───── INPUT RECORDS ─────

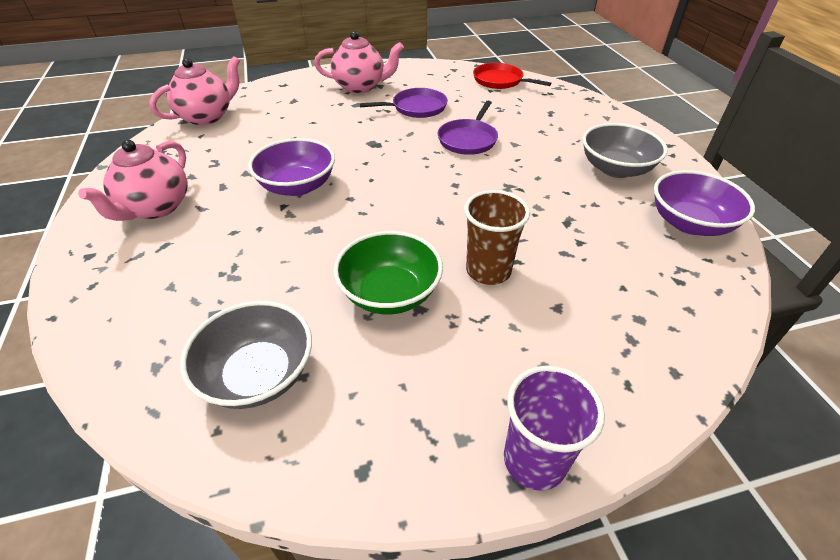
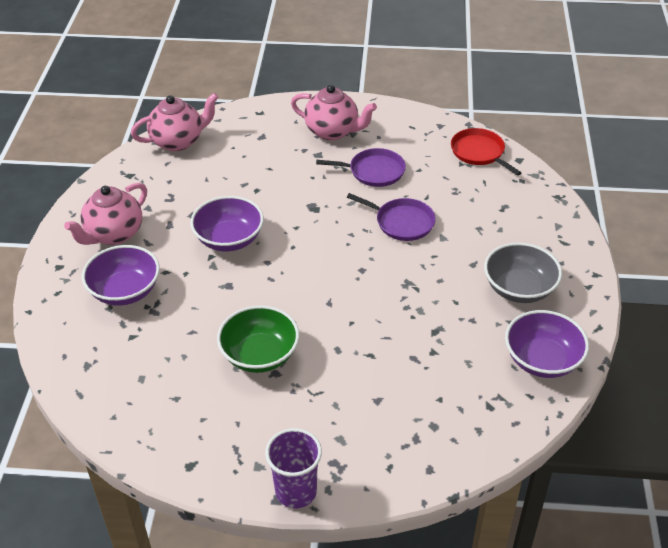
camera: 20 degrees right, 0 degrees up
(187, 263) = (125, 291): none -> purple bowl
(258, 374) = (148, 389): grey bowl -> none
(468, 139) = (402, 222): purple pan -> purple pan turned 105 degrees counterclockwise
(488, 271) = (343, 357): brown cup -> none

─────

**WHAT THIS TASK INVOLVES:** Find "(187, 263) = (125, 291): none -> purple bowl" in the records above. Repeat its line and every later line exactly, through the last one.

**TASK RESPONSE:**
(187, 263) = (125, 291): none -> purple bowl
(258, 374) = (148, 389): grey bowl -> none
(468, 139) = (402, 222): purple pan -> purple pan turned 105 degrees counterclockwise
(488, 271) = (343, 357): brown cup -> none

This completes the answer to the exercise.